» Study material:
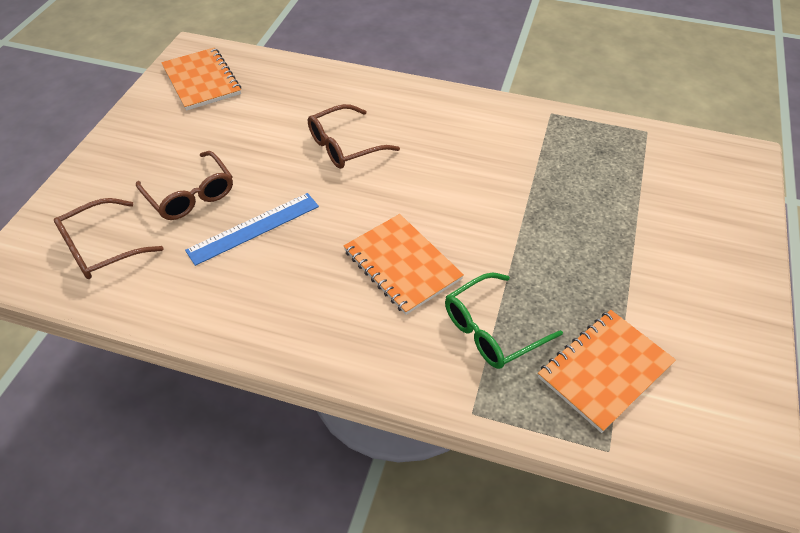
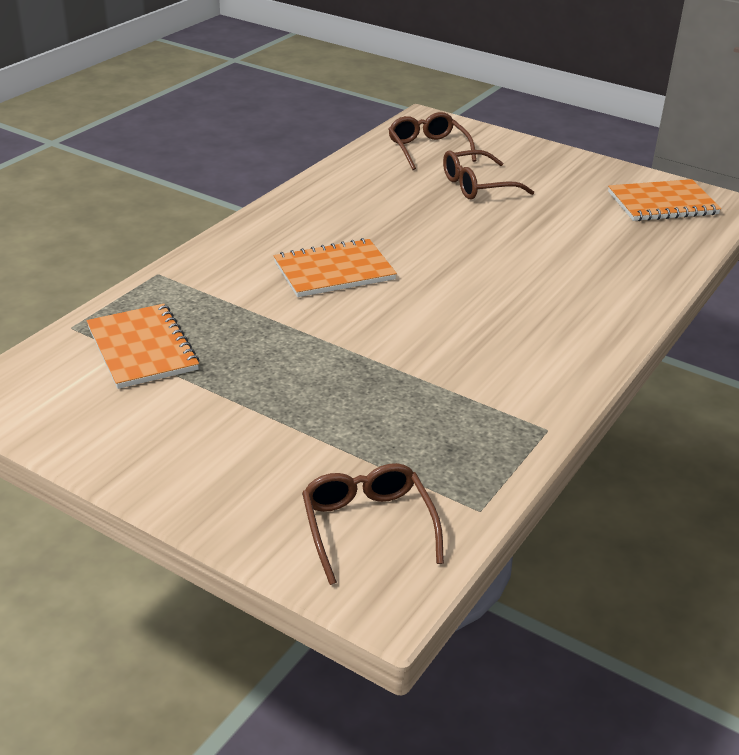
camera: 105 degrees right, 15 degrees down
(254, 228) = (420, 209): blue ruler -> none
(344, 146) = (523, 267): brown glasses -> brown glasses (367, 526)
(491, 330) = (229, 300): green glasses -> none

--

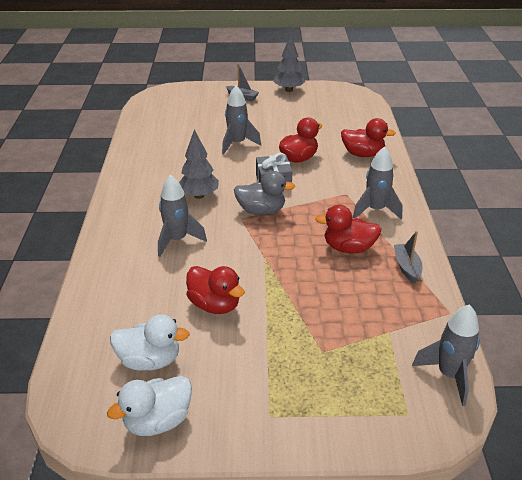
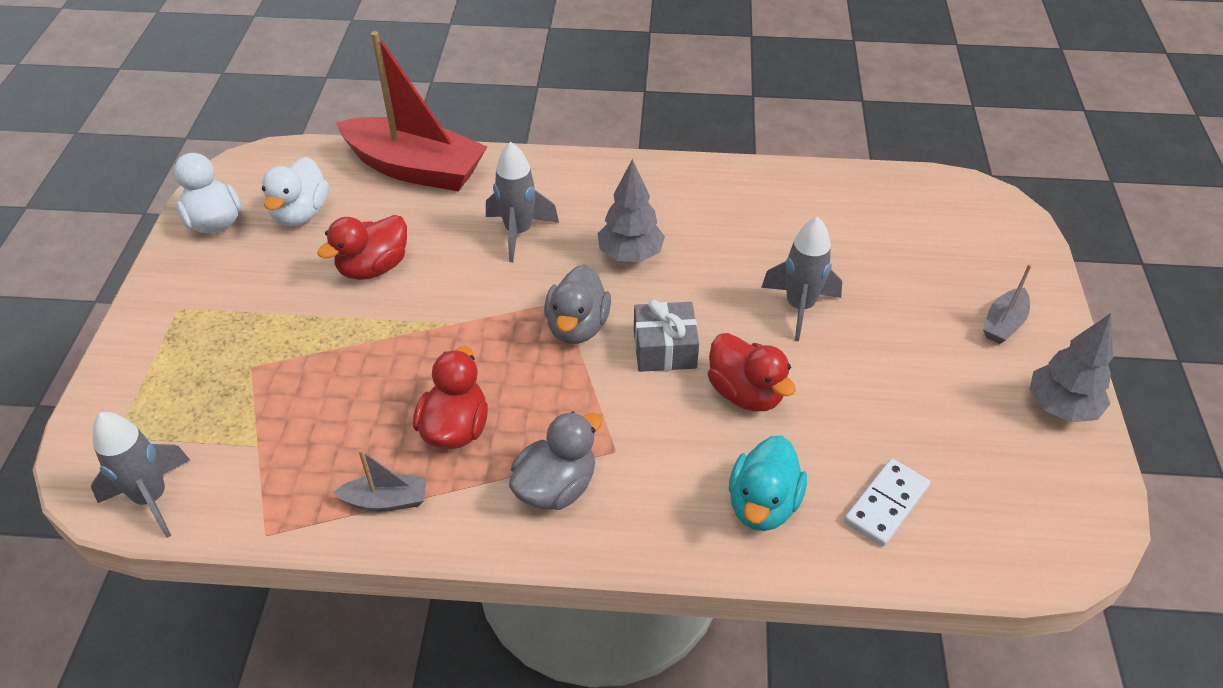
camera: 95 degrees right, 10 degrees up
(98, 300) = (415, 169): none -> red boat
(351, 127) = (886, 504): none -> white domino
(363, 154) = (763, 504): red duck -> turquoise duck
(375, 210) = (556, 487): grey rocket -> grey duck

---

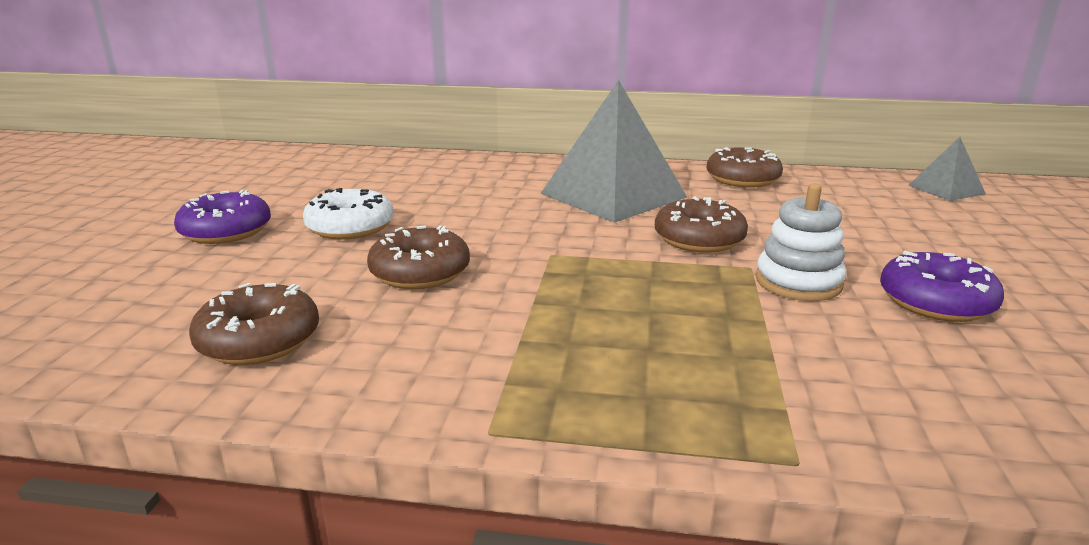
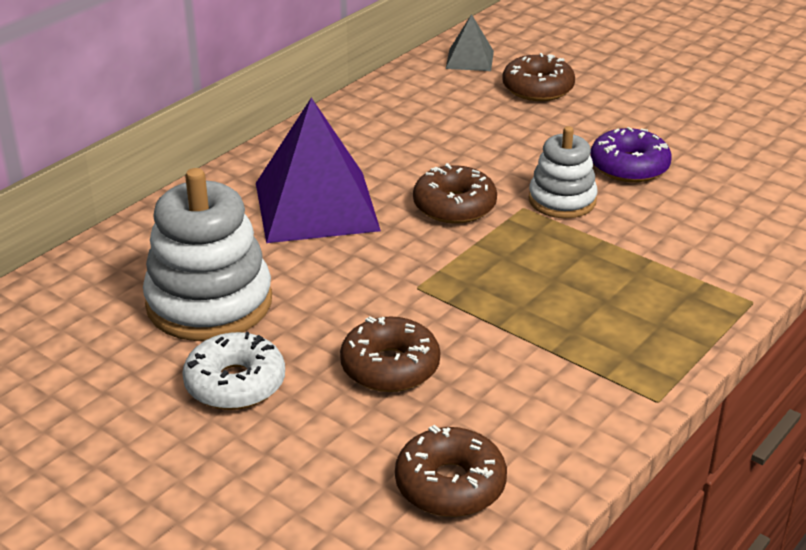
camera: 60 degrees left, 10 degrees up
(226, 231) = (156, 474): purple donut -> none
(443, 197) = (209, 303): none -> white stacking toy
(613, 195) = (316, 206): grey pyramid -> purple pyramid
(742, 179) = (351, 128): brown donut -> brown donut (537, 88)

» Exercise requirements: In the listing above, find the line with "camera: 105 degrees right, 15 degrees down" and the line with "(491, 330) = (229, 300): green", then print exactly those lines and every line between them.

» Solution for this problem:
camera: 105 degrees right, 15 degrees down
(254, 228) = (420, 209): blue ruler -> none
(344, 146) = (523, 267): brown glasses -> brown glasses (367, 526)
(491, 330) = (229, 300): green glasses -> none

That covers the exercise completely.